What you are asked to do: The lines below starting at the line containing "camera: 90 degrees left, 5 degrees up" and ending at the line containing "camera: 60 degrees right, 5 degrees down" are to be repeated exactly, with both ends kept and nothing else added.

Task material:
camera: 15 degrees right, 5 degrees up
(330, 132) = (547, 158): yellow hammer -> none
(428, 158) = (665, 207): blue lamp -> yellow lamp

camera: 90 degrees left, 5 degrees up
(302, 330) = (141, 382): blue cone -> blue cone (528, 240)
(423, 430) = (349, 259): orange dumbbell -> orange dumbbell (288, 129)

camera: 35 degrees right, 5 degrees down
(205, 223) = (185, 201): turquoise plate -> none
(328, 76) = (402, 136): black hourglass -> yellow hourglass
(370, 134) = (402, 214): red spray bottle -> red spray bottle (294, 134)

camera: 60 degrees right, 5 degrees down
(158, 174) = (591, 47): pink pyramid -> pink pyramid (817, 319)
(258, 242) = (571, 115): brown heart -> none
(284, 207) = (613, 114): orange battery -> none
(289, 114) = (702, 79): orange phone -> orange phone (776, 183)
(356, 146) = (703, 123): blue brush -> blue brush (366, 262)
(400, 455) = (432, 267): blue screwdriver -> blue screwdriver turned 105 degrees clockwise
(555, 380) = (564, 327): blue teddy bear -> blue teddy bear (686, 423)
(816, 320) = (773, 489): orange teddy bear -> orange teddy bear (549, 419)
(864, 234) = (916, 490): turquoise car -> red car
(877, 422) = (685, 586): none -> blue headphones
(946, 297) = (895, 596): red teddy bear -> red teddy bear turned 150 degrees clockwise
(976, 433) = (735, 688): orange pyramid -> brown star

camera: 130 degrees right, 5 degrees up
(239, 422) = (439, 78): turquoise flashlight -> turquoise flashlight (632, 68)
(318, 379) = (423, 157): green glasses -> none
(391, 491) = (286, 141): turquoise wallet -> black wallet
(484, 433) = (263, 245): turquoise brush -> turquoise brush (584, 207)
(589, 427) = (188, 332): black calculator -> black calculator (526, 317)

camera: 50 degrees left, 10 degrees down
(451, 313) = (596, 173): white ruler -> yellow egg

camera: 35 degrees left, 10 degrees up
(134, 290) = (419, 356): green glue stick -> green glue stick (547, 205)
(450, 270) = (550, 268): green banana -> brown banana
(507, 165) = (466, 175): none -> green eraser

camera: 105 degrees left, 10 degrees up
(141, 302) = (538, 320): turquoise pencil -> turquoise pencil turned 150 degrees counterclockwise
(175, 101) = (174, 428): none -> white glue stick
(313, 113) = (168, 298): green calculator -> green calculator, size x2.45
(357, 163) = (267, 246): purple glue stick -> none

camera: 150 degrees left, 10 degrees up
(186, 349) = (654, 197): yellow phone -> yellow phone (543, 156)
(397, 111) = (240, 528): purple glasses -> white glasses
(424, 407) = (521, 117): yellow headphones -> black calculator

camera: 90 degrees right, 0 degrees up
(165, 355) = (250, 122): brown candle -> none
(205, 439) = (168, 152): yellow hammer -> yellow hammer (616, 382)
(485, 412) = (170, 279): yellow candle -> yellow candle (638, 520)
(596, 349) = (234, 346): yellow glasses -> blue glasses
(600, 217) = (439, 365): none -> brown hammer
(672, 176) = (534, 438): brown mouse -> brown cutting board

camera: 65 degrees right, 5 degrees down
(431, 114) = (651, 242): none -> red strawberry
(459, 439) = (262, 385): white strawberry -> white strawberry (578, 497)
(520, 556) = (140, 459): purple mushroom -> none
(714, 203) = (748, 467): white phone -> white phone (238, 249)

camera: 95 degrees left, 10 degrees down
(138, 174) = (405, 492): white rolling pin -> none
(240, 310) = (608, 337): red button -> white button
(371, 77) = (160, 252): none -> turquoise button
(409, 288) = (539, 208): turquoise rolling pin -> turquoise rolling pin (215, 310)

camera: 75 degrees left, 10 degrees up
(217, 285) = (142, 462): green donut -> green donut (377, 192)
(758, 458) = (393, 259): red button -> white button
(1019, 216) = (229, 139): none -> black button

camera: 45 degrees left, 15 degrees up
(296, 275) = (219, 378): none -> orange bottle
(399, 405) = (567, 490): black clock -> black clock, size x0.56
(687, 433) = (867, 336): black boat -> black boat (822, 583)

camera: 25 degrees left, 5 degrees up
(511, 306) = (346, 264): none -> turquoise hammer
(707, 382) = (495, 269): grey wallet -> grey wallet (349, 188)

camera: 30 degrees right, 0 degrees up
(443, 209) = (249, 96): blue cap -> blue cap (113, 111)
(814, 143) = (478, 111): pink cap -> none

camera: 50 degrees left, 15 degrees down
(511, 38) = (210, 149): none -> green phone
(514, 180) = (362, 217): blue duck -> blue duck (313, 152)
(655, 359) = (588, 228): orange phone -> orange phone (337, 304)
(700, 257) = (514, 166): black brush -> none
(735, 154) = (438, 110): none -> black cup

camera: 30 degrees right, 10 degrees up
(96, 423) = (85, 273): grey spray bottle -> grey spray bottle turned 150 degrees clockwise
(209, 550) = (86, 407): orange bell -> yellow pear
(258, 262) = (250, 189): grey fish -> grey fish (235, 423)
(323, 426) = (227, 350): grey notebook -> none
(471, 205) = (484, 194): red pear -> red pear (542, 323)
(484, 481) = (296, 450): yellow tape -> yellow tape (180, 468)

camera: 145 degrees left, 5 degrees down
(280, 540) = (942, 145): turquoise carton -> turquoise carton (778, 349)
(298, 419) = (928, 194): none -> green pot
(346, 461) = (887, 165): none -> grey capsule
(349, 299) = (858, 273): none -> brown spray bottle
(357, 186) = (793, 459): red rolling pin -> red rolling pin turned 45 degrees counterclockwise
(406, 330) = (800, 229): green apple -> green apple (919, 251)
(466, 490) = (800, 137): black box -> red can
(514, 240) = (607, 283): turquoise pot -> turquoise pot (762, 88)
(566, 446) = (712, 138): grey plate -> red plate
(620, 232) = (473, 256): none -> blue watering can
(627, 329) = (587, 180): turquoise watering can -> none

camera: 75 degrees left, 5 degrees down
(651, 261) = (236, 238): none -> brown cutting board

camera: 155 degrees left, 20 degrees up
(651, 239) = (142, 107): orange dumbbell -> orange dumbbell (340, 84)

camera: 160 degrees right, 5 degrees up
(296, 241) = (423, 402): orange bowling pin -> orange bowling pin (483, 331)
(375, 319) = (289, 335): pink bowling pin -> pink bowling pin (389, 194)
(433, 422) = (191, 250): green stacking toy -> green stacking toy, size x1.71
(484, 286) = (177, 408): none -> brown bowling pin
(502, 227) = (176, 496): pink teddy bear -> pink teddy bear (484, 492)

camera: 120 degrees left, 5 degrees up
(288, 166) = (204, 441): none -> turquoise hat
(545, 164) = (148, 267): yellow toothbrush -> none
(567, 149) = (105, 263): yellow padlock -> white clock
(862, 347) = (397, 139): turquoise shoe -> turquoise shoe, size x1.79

Response area:
camera: 90 degrees left, 5 degrees up
(302, 330) = (141, 382): blue cone -> blue cone (528, 240)
(423, 430) = (349, 259): orange dumbbell -> orange dumbbell (288, 129)

camera: 35 degrees right, 5 degrees down
(205, 223) = (185, 201): turquoise plate -> none
(328, 76) = (402, 136): black hourglass -> yellow hourglass
(370, 134) = (402, 214): red spray bottle -> red spray bottle (294, 134)

camera: 60 degrees right, 5 degrees down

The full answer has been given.